--- WHAT THE EXERCISE ASKS ---
Filter the listing below down to the lines with the word "elsewhere" and copy those.

=== SOURCE DATA ===

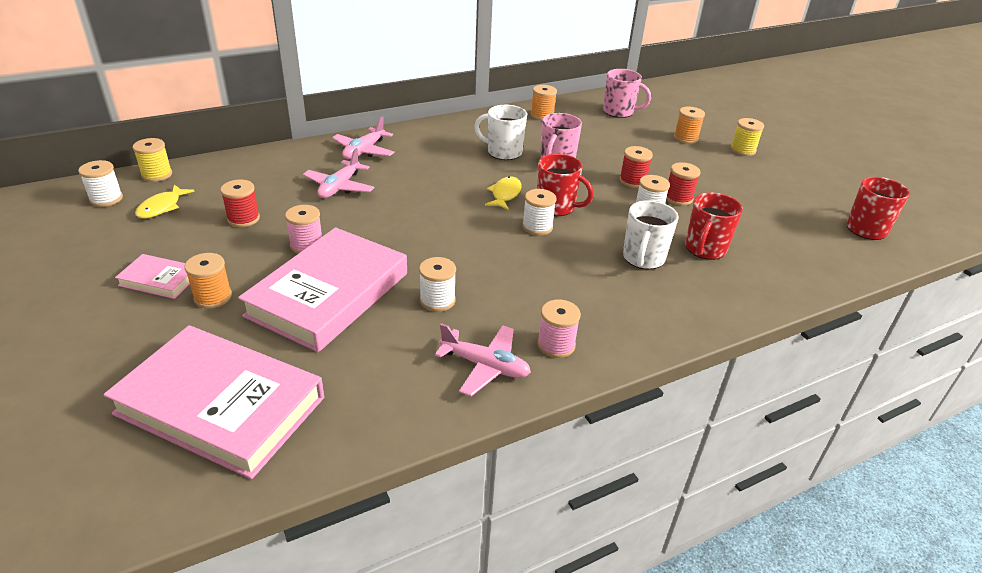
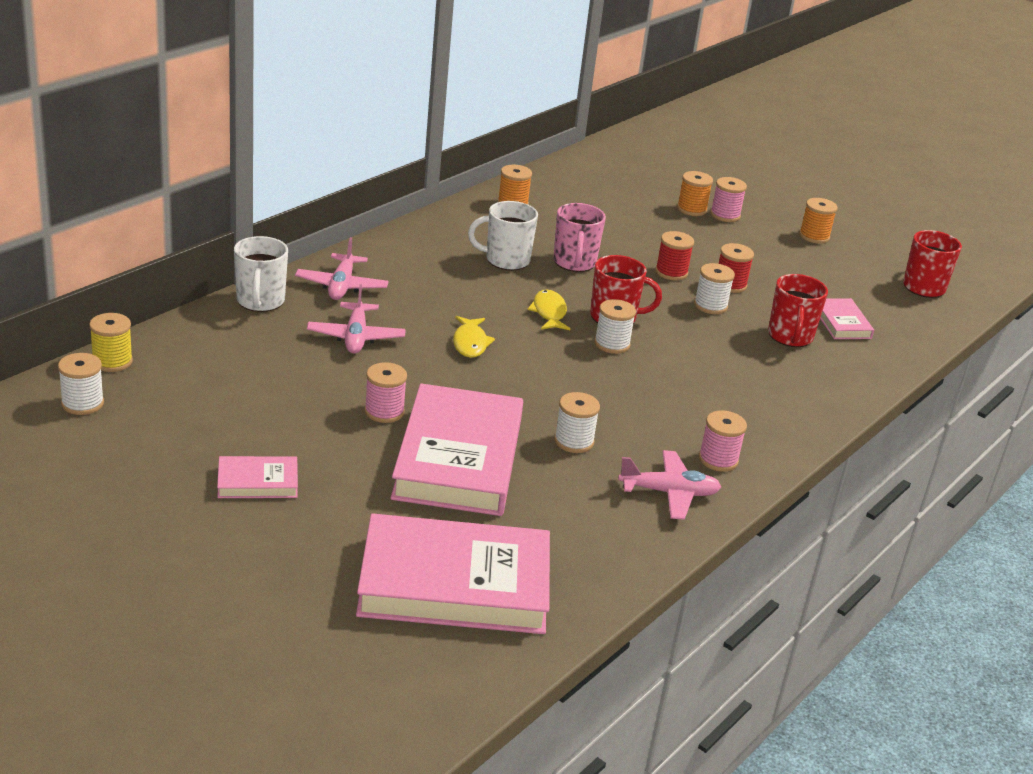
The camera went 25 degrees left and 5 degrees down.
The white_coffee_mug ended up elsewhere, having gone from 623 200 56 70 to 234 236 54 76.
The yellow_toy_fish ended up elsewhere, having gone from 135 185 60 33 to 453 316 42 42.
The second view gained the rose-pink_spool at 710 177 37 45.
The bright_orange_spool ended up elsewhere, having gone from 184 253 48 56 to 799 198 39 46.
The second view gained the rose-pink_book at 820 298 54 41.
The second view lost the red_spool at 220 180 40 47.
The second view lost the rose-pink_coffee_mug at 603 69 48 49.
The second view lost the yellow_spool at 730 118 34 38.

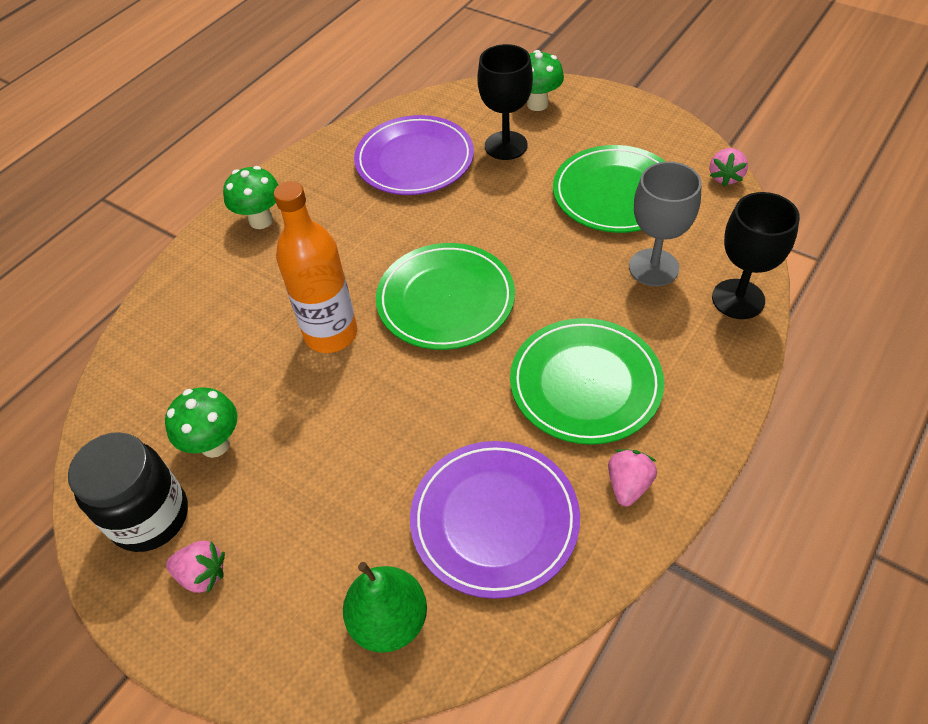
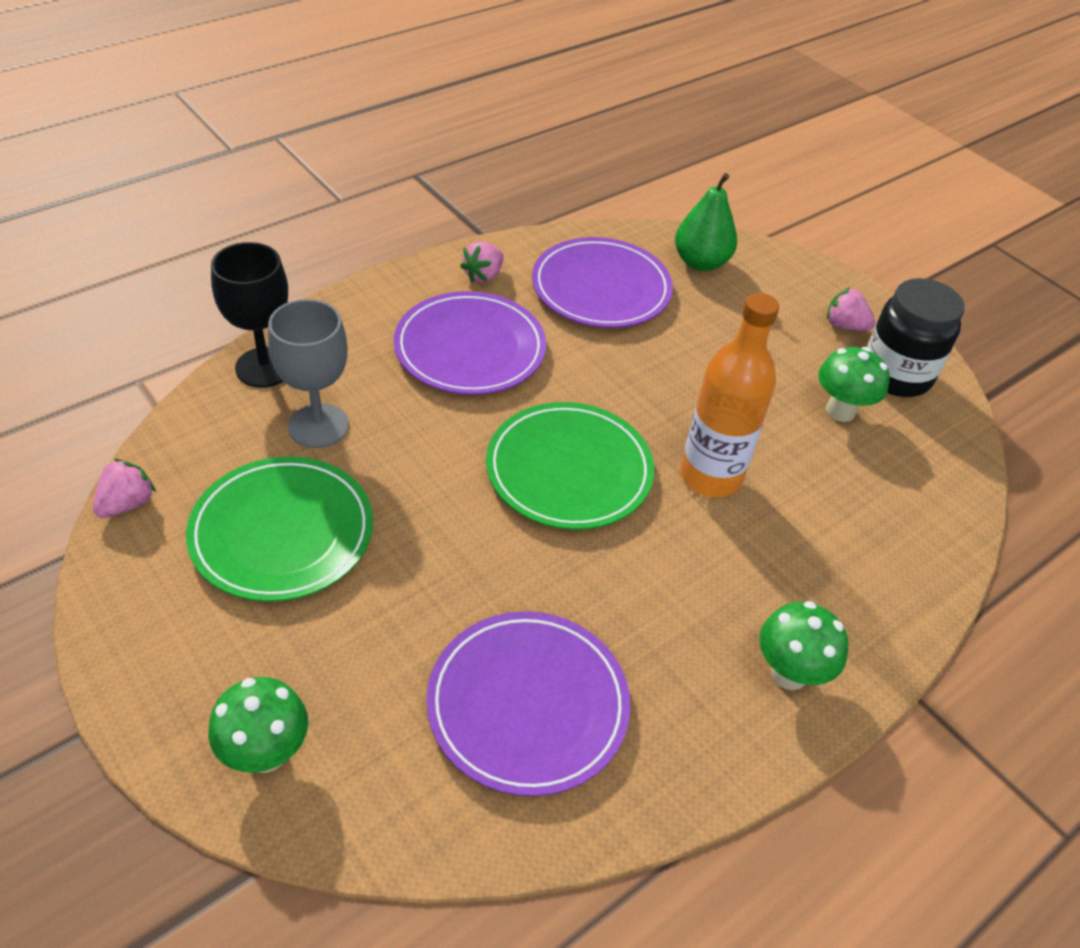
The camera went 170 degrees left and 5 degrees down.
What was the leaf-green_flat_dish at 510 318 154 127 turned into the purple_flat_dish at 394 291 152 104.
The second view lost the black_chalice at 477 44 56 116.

===

--- TASK OUTPUT ---
The white_coffee_mug ended up elsewhere, having gone from 623 200 56 70 to 234 236 54 76.
The yellow_toy_fish ended up elsewhere, having gone from 135 185 60 33 to 453 316 42 42.
The bright_orange_spool ended up elsewhere, having gone from 184 253 48 56 to 799 198 39 46.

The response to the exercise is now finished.